Image comparison data
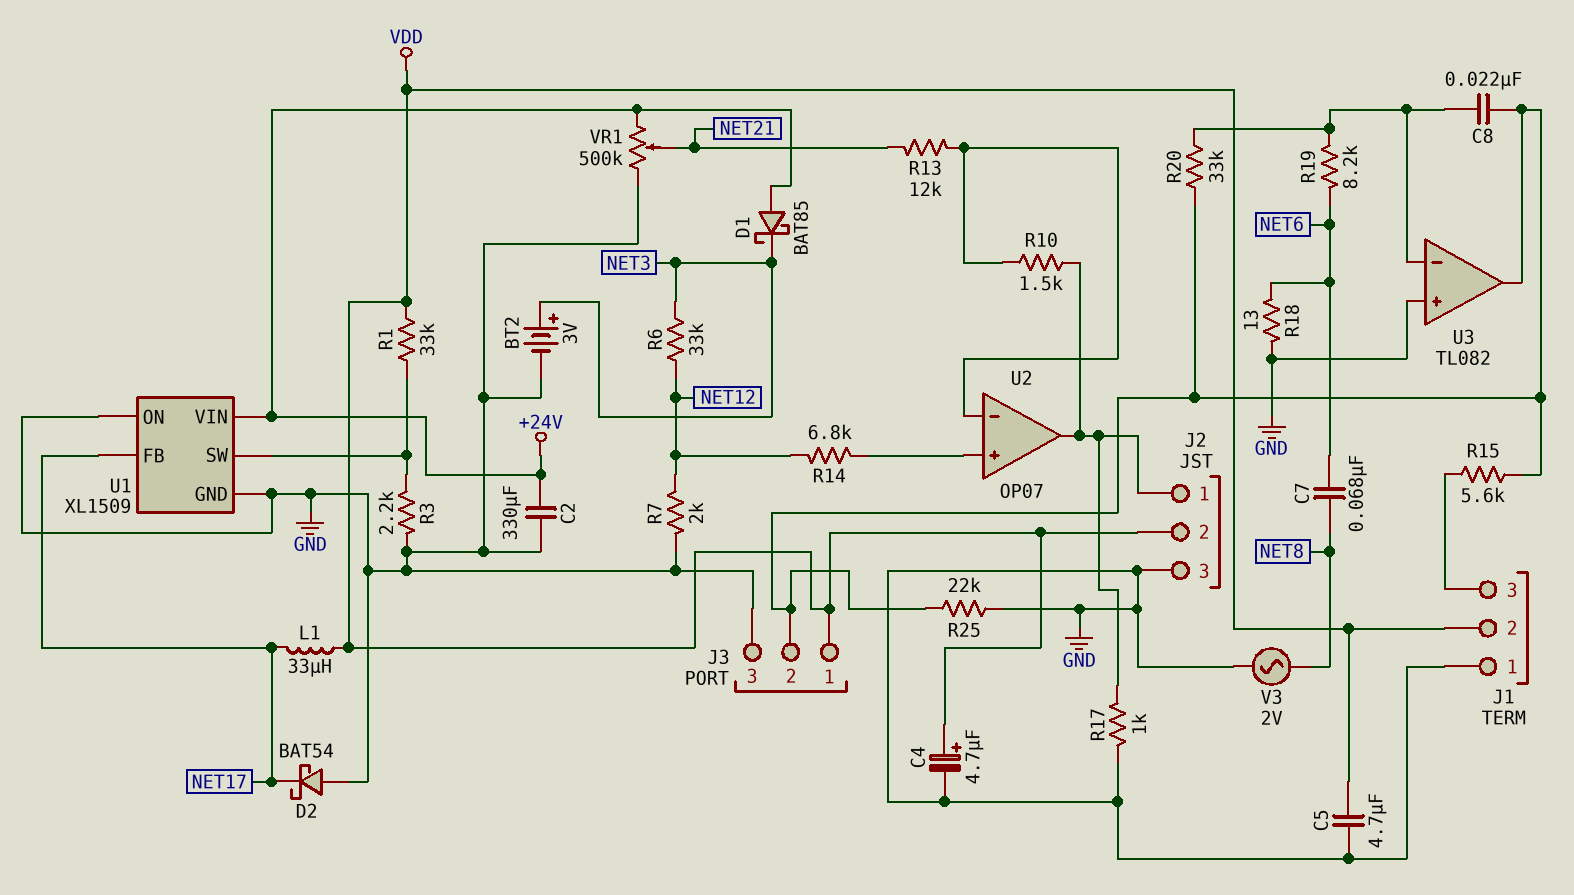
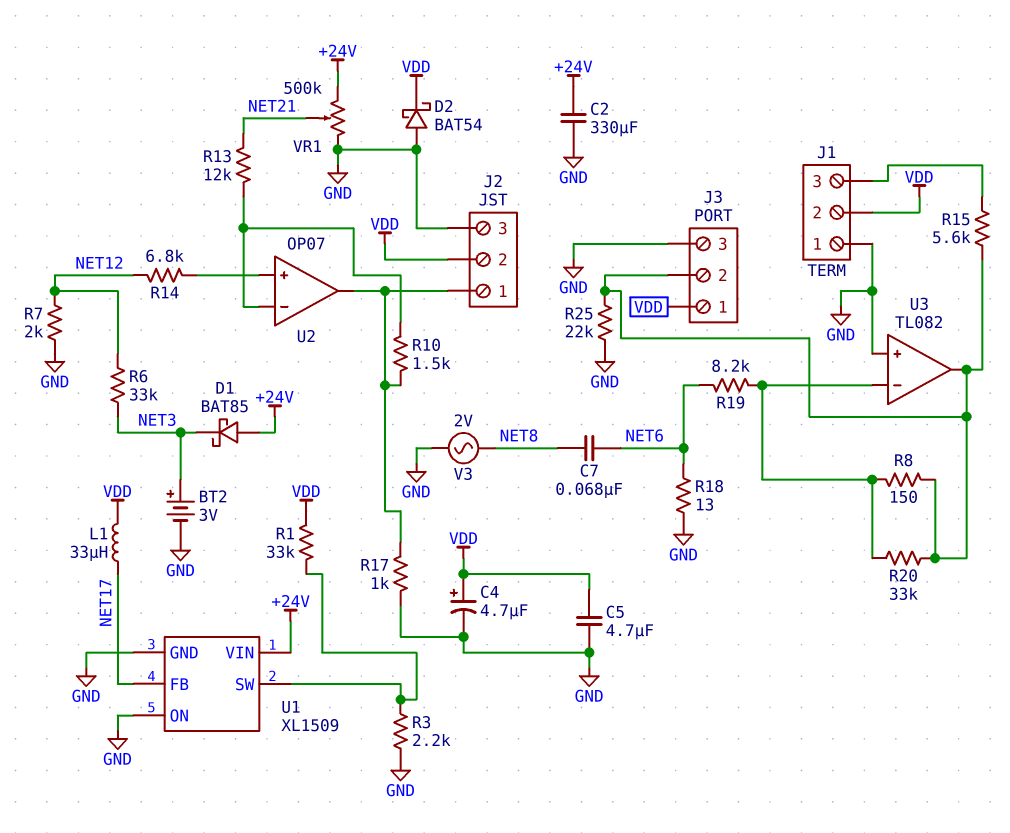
C8: 22nF (J3/2, U3/in-) -> none
D2: schottky BAT54 (A GND, K NET17) -> schottky BAT54 (A GND, K VDD)
R8: none -> 150 (J3/2, U3/in-)

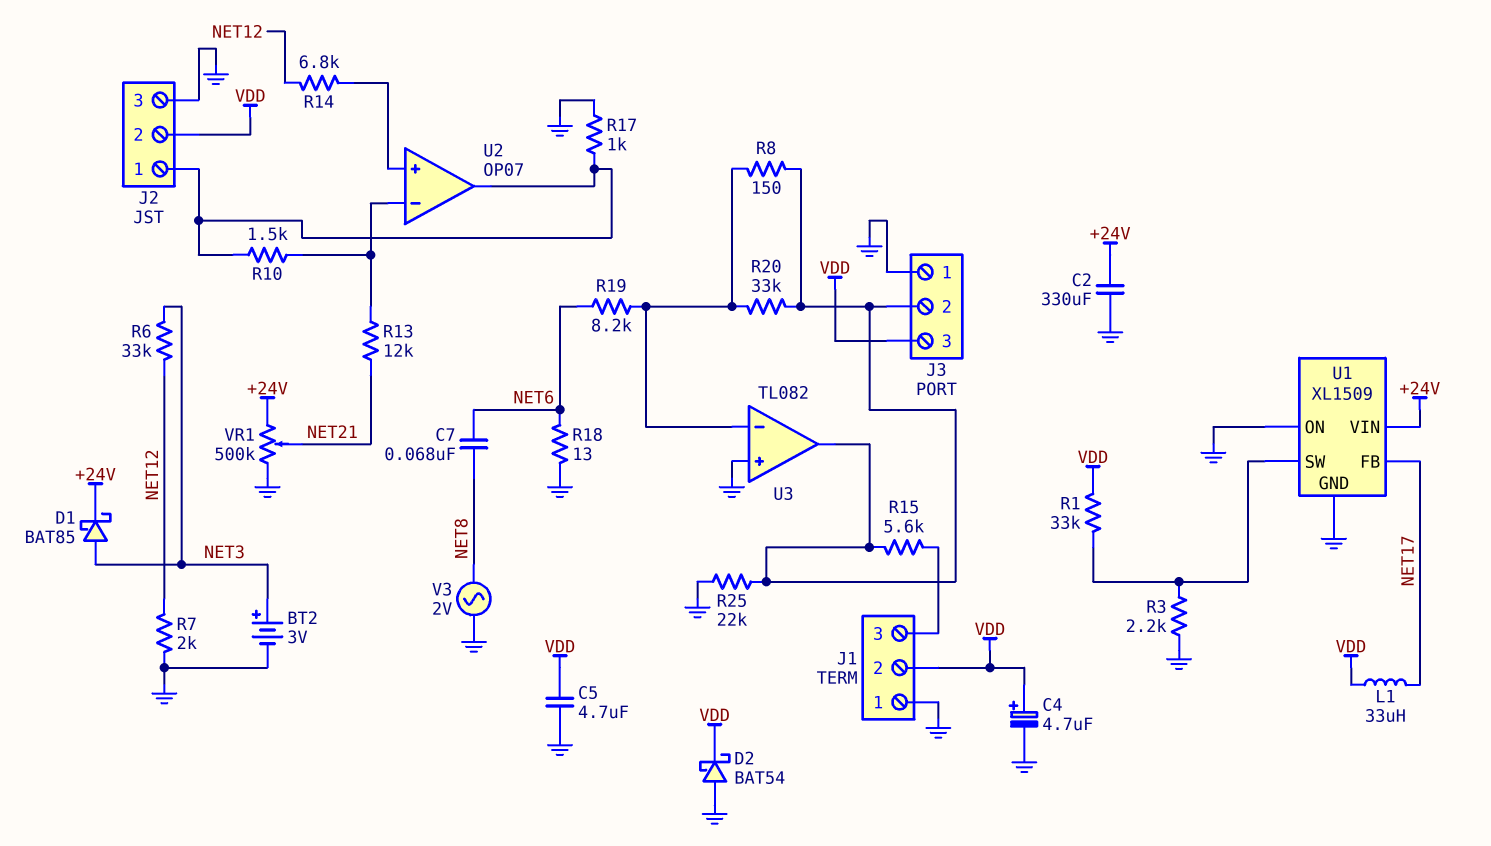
D1: schottky BAT85 (A +24V, K NET3) -> schottky BAT85 (A NET3, K +24V)
J3 pin 1: VDD -> GND
J3 pin 3: GND -> VDD

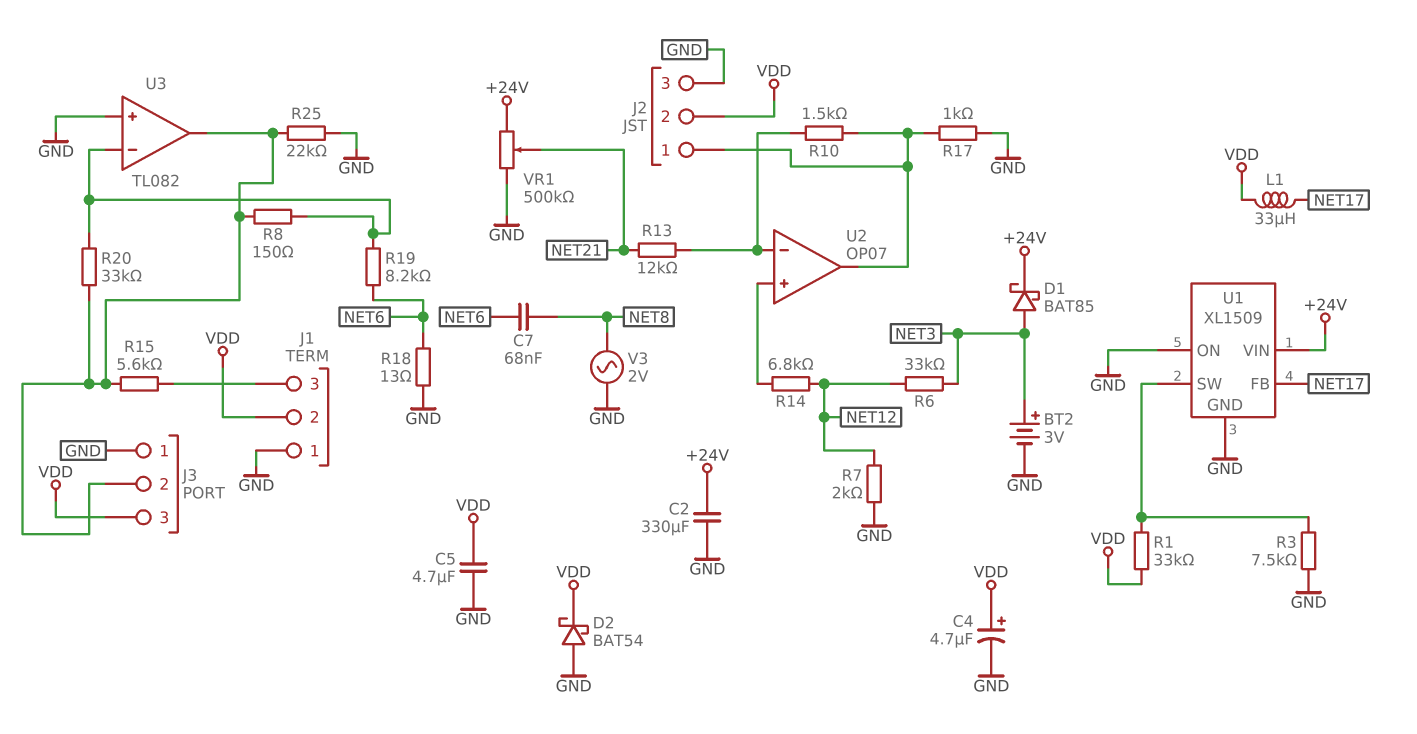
R3: 2.2k (GND, U1/SW) -> 7.5k (GND, U1/SW)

### Exercise aim
Leave the images aside and return the records above exactly as written.

### Exercise solution
C8: 22nF (J3/2, U3/in-) -> none
D2: schottky BAT54 (A GND, K NET17) -> schottky BAT54 (A GND, K VDD)
R8: none -> 150 (J3/2, U3/in-)

D1: schottky BAT85 (A +24V, K NET3) -> schottky BAT85 (A NET3, K +24V)
J3 pin 1: VDD -> GND
J3 pin 3: GND -> VDD

R3: 2.2k (GND, U1/SW) -> 7.5k (GND, U1/SW)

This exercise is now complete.